____ INPUT DATA

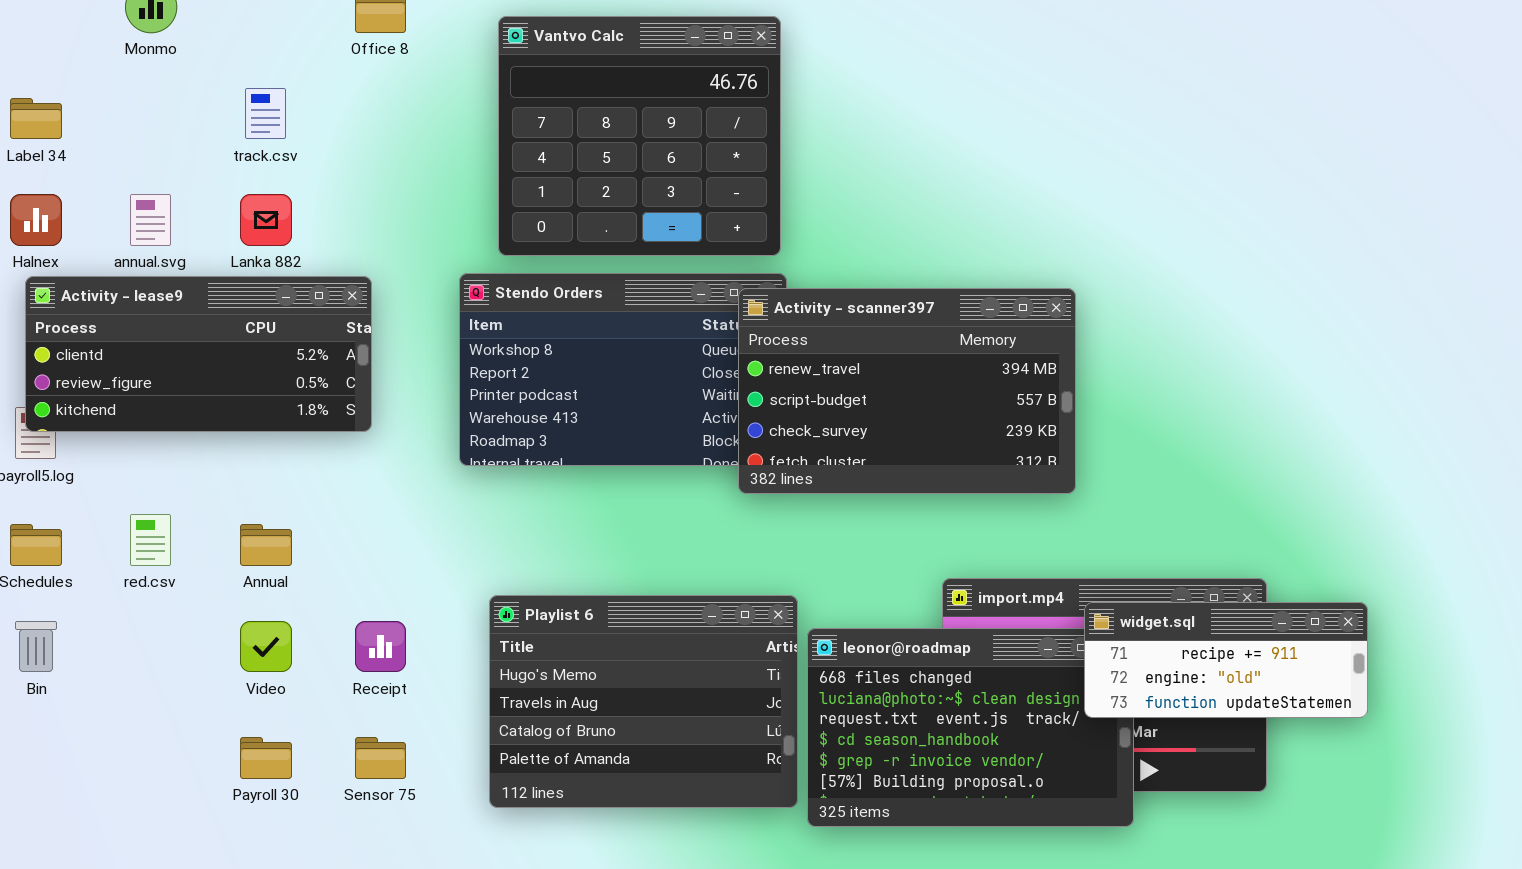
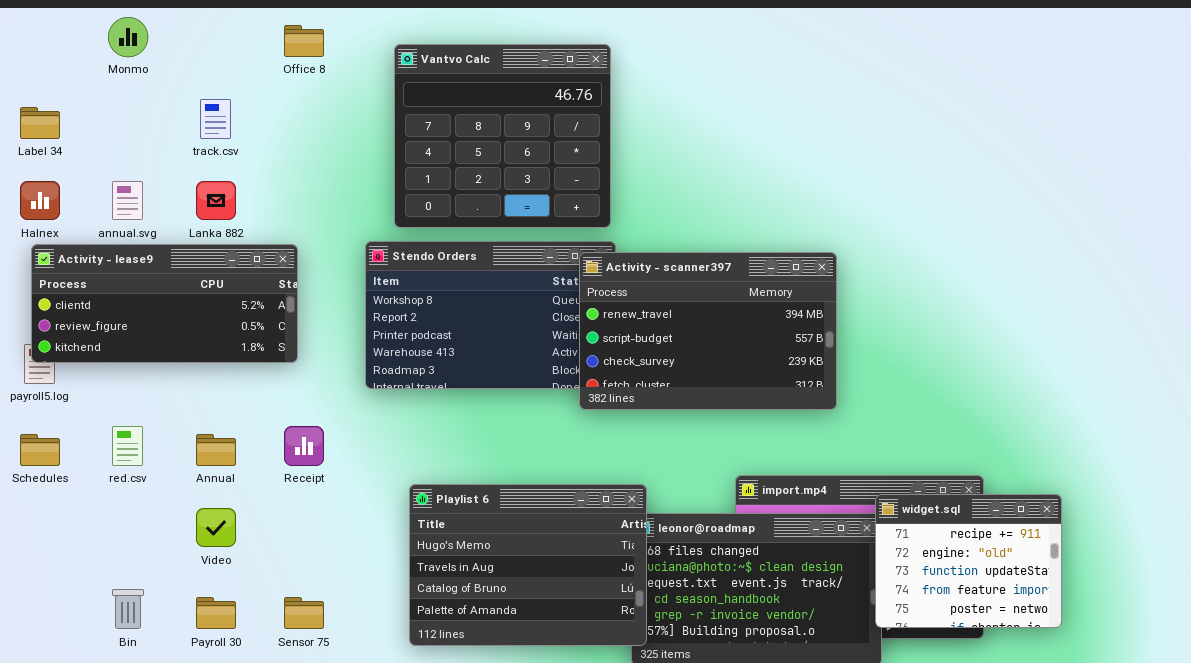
Playlist 6: [489,595,798,808] -> [409,484,647,646], moved
widget.sql: [1084,602,1368,718] -> [875,494,1062,628], resized
Bin: [15,621,57,672] -> [112,589,144,629], moved
Receipt: [355,621,406,672] -> [284,426,324,466], moved

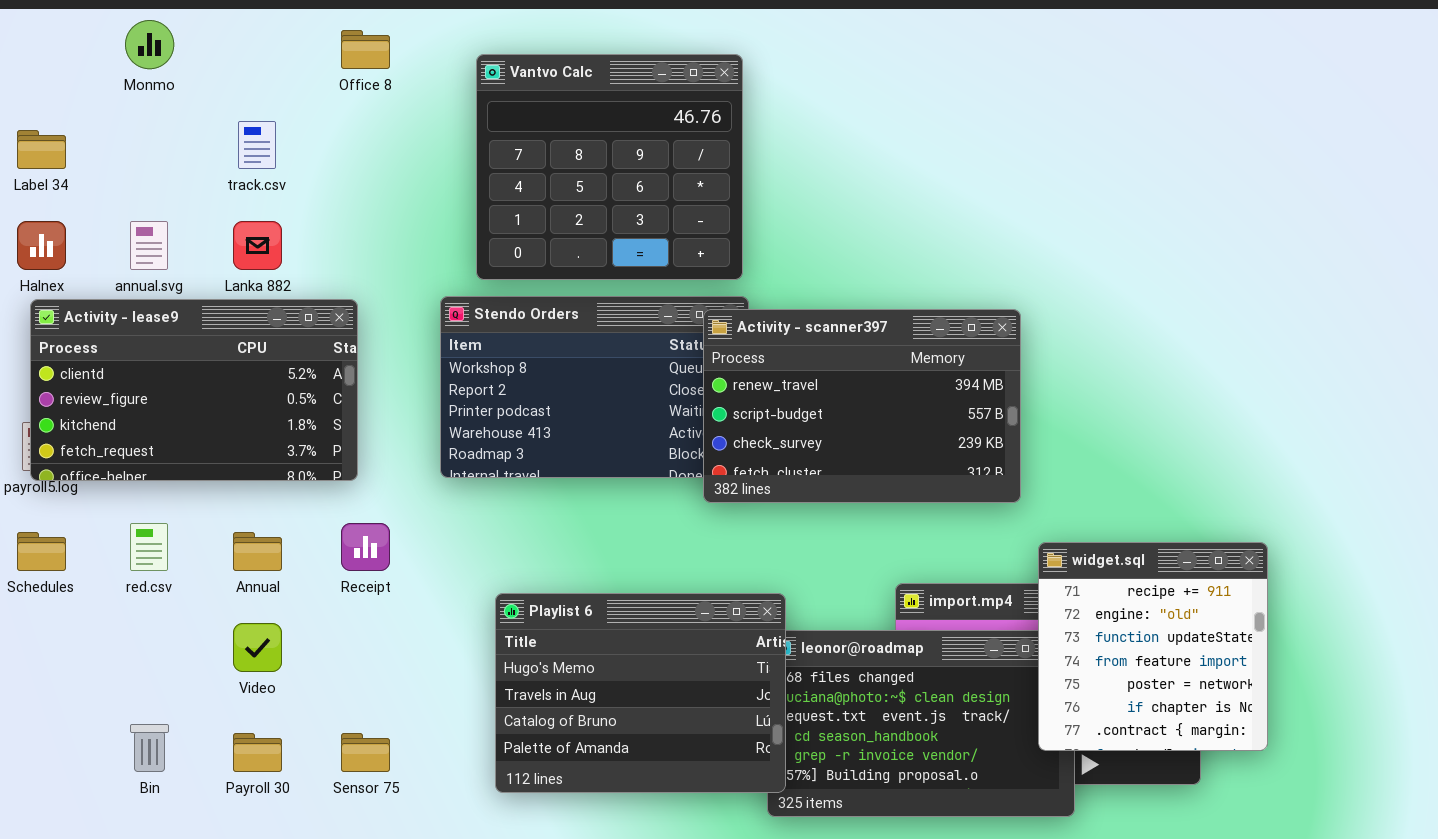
Activity - lease9: [31,244,298,363] -> [30,299,358,481], resized
widget.sql: [875,494,1062,628] -> [1038,542,1268,751], moved, resized

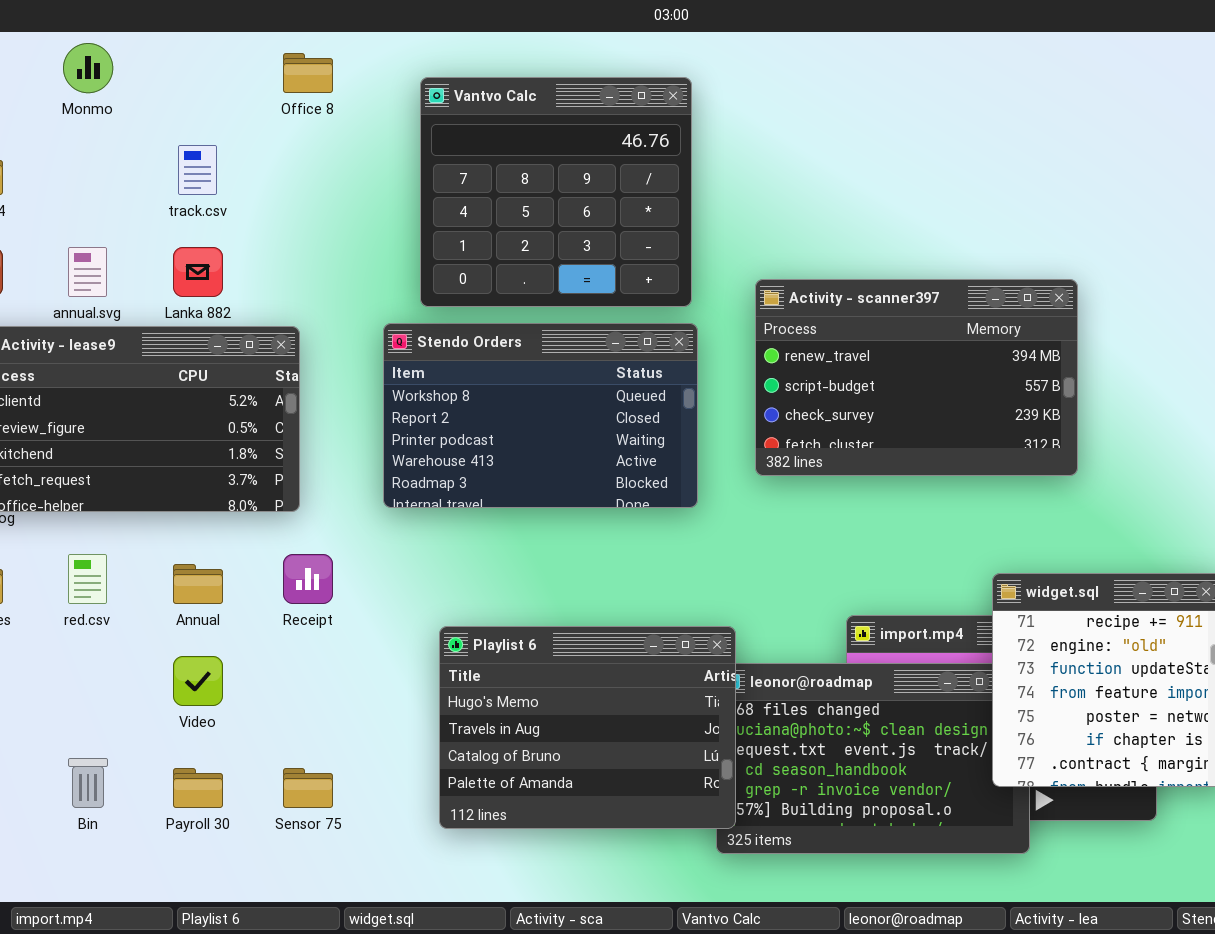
Activity - scanner397: [703,309,1021,503] -> [755,279,1078,476], moved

________

Transcribe all entries above exactly. Omit the pictures.

- **RESULT BELOW**
Playlist 6: [489,595,798,808] -> [409,484,647,646], moved
widget.sql: [1084,602,1368,718] -> [875,494,1062,628], resized
Bin: [15,621,57,672] -> [112,589,144,629], moved
Receipt: [355,621,406,672] -> [284,426,324,466], moved

Activity - lease9: [31,244,298,363] -> [30,299,358,481], resized
widget.sql: [875,494,1062,628] -> [1038,542,1268,751], moved, resized

Activity - scanner397: [703,309,1021,503] -> [755,279,1078,476], moved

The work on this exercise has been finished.